▶ EXERCISE OBJECTIVE
Every line from the one with "SD pin CS: D4 -> TX" to the one with "MIC pin OUT: B0 -> A6", including those two, is to be copied exactly; all other lines of the entries below are left out.

▶ RECORDS TO PROCESS
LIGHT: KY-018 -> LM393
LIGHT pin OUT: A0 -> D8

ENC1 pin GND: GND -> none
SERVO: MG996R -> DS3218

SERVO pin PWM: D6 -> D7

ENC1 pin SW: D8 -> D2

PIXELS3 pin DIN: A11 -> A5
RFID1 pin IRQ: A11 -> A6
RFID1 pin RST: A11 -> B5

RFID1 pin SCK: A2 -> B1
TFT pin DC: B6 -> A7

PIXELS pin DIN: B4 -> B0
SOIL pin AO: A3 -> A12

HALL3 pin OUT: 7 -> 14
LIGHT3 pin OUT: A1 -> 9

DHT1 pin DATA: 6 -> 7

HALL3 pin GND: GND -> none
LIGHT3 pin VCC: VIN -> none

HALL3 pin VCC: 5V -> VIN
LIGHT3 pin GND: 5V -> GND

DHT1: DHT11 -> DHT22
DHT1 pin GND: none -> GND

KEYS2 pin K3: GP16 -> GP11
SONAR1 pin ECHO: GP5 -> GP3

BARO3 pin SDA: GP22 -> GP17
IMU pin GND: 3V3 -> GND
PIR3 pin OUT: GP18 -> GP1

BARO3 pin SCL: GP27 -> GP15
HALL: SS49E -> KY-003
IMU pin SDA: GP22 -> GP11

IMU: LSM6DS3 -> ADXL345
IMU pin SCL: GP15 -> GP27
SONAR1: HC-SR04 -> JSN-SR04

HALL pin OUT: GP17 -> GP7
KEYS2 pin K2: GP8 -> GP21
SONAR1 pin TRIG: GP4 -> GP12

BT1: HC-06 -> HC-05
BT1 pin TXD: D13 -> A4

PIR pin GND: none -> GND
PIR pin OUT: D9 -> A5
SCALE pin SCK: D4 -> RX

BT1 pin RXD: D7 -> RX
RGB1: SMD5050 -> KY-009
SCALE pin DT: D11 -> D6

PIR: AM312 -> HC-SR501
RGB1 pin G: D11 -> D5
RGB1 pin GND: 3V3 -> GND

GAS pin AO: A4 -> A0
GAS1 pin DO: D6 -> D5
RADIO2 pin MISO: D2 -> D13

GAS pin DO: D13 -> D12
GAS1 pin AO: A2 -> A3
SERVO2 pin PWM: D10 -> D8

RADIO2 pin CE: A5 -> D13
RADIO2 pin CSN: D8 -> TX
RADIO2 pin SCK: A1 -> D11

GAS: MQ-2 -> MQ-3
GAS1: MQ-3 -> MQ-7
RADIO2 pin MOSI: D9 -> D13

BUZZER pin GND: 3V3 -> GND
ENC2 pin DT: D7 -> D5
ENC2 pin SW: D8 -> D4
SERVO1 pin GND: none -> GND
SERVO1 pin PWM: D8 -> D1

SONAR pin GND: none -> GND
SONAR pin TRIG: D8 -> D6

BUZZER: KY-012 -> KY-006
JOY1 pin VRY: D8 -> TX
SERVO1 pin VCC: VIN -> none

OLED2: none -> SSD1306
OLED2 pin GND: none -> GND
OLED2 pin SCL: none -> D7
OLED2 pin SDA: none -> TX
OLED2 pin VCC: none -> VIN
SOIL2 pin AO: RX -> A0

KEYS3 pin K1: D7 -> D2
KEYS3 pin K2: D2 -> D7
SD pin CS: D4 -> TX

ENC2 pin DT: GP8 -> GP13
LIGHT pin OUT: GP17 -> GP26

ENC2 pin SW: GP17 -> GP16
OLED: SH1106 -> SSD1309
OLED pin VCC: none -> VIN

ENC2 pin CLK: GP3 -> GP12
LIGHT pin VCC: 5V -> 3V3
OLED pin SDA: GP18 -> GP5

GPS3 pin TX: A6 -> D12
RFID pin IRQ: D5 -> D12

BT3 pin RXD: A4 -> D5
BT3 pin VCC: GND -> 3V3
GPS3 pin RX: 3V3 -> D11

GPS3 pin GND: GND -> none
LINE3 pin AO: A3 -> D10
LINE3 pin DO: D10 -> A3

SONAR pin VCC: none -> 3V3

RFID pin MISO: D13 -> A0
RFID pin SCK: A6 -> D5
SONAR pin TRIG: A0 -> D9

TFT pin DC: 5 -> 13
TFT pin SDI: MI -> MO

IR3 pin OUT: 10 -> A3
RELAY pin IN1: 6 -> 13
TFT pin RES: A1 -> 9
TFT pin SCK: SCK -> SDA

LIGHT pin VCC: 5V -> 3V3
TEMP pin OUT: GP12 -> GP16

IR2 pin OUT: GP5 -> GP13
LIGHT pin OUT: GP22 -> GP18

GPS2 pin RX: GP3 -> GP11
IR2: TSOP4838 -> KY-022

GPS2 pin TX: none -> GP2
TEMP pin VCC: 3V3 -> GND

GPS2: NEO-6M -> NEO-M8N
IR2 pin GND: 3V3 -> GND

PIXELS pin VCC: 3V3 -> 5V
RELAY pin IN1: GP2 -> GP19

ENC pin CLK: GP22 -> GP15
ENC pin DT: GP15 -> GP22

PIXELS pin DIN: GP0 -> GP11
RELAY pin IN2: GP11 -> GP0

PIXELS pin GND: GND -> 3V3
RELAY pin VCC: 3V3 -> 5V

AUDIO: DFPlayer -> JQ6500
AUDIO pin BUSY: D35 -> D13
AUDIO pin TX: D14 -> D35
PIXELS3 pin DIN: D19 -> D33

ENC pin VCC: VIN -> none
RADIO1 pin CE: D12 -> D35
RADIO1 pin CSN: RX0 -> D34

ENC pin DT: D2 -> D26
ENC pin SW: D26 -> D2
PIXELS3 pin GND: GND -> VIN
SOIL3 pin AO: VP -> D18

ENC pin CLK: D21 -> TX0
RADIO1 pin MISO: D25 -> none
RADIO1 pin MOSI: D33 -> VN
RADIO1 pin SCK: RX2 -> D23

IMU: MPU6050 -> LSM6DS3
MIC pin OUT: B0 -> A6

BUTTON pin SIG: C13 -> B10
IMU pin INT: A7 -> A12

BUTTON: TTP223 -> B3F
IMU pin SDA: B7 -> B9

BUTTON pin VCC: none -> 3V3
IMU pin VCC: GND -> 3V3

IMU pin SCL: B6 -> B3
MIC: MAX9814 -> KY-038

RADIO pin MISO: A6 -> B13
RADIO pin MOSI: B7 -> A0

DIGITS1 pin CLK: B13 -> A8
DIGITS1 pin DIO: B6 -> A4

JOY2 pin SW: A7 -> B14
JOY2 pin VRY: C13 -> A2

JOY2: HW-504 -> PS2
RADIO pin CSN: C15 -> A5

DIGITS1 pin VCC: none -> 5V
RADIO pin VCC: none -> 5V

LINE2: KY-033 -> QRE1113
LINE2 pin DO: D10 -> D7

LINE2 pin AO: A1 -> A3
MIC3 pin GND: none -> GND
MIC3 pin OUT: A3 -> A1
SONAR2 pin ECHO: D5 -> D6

▶ ANSWER TO THIS EXERCISE
SD pin CS: D4 -> TX

ENC2 pin DT: GP8 -> GP13
LIGHT pin OUT: GP17 -> GP26

ENC2 pin SW: GP17 -> GP16
OLED: SH1106 -> SSD1309
OLED pin VCC: none -> VIN

ENC2 pin CLK: GP3 -> GP12
LIGHT pin VCC: 5V -> 3V3
OLED pin SDA: GP18 -> GP5

GPS3 pin TX: A6 -> D12
RFID pin IRQ: D5 -> D12

BT3 pin RXD: A4 -> D5
BT3 pin VCC: GND -> 3V3
GPS3 pin RX: 3V3 -> D11

GPS3 pin GND: GND -> none
LINE3 pin AO: A3 -> D10
LINE3 pin DO: D10 -> A3

SONAR pin VCC: none -> 3V3

RFID pin MISO: D13 -> A0
RFID pin SCK: A6 -> D5
SONAR pin TRIG: A0 -> D9

TFT pin DC: 5 -> 13
TFT pin SDI: MI -> MO

IR3 pin OUT: 10 -> A3
RELAY pin IN1: 6 -> 13
TFT pin RES: A1 -> 9
TFT pin SCK: SCK -> SDA

LIGHT pin VCC: 5V -> 3V3
TEMP pin OUT: GP12 -> GP16

IR2 pin OUT: GP5 -> GP13
LIGHT pin OUT: GP22 -> GP18

GPS2 pin RX: GP3 -> GP11
IR2: TSOP4838 -> KY-022

GPS2 pin TX: none -> GP2
TEMP pin VCC: 3V3 -> GND

GPS2: NEO-6M -> NEO-M8N
IR2 pin GND: 3V3 -> GND

PIXELS pin VCC: 3V3 -> 5V
RELAY pin IN1: GP2 -> GP19

ENC pin CLK: GP22 -> GP15
ENC pin DT: GP15 -> GP22

PIXELS pin DIN: GP0 -> GP11
RELAY pin IN2: GP11 -> GP0

PIXELS pin GND: GND -> 3V3
RELAY pin VCC: 3V3 -> 5V

AUDIO: DFPlayer -> JQ6500
AUDIO pin BUSY: D35 -> D13
AUDIO pin TX: D14 -> D35
PIXELS3 pin DIN: D19 -> D33

ENC pin VCC: VIN -> none
RADIO1 pin CE: D12 -> D35
RADIO1 pin CSN: RX0 -> D34

ENC pin DT: D2 -> D26
ENC pin SW: D26 -> D2
PIXELS3 pin GND: GND -> VIN
SOIL3 pin AO: VP -> D18

ENC pin CLK: D21 -> TX0
RADIO1 pin MISO: D25 -> none
RADIO1 pin MOSI: D33 -> VN
RADIO1 pin SCK: RX2 -> D23

IMU: MPU6050 -> LSM6DS3
MIC pin OUT: B0 -> A6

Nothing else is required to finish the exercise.